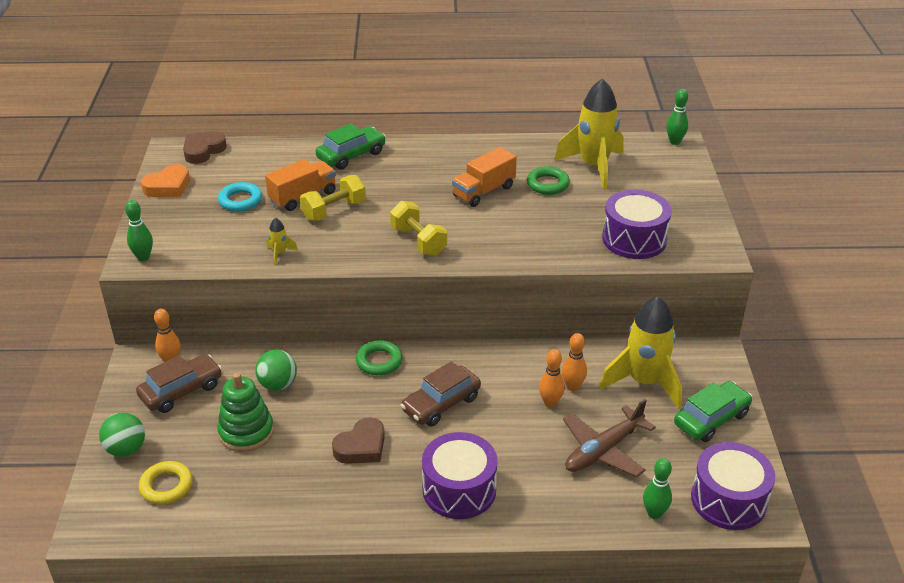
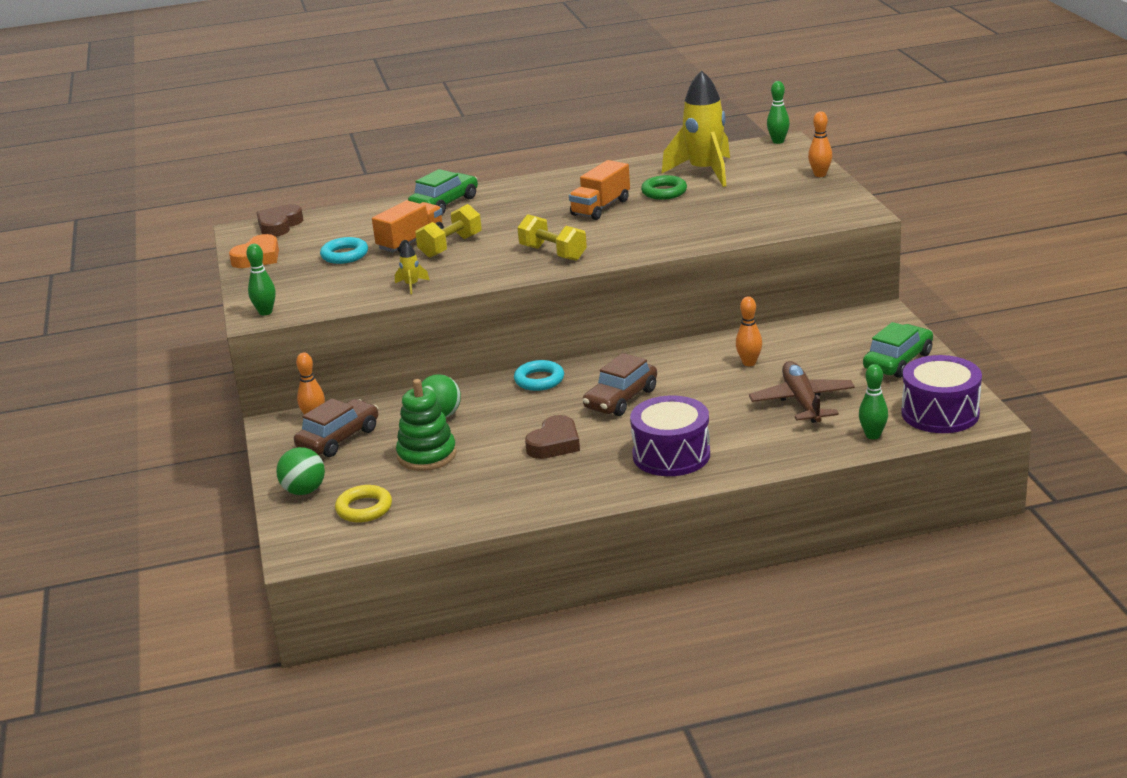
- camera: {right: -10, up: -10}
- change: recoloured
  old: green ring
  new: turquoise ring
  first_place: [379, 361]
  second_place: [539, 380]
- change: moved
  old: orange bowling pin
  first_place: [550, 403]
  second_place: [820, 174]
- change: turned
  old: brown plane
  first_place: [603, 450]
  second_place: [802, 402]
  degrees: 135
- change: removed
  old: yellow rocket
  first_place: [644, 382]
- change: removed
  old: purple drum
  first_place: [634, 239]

· · ·

→ EXERCISE GOAL
With pictures removed, write out exactly each line of the entries from the first through the line that holds "first_place: [644, 382]".

→ YOUR RESPONSE
- camera: {right: -10, up: -10}
- change: recoloured
  old: green ring
  new: turquoise ring
  first_place: [379, 361]
  second_place: [539, 380]
- change: moved
  old: orange bowling pin
  first_place: [550, 403]
  second_place: [820, 174]
- change: turned
  old: brown plane
  first_place: [603, 450]
  second_place: [802, 402]
  degrees: 135
- change: removed
  old: yellow rocket
  first_place: [644, 382]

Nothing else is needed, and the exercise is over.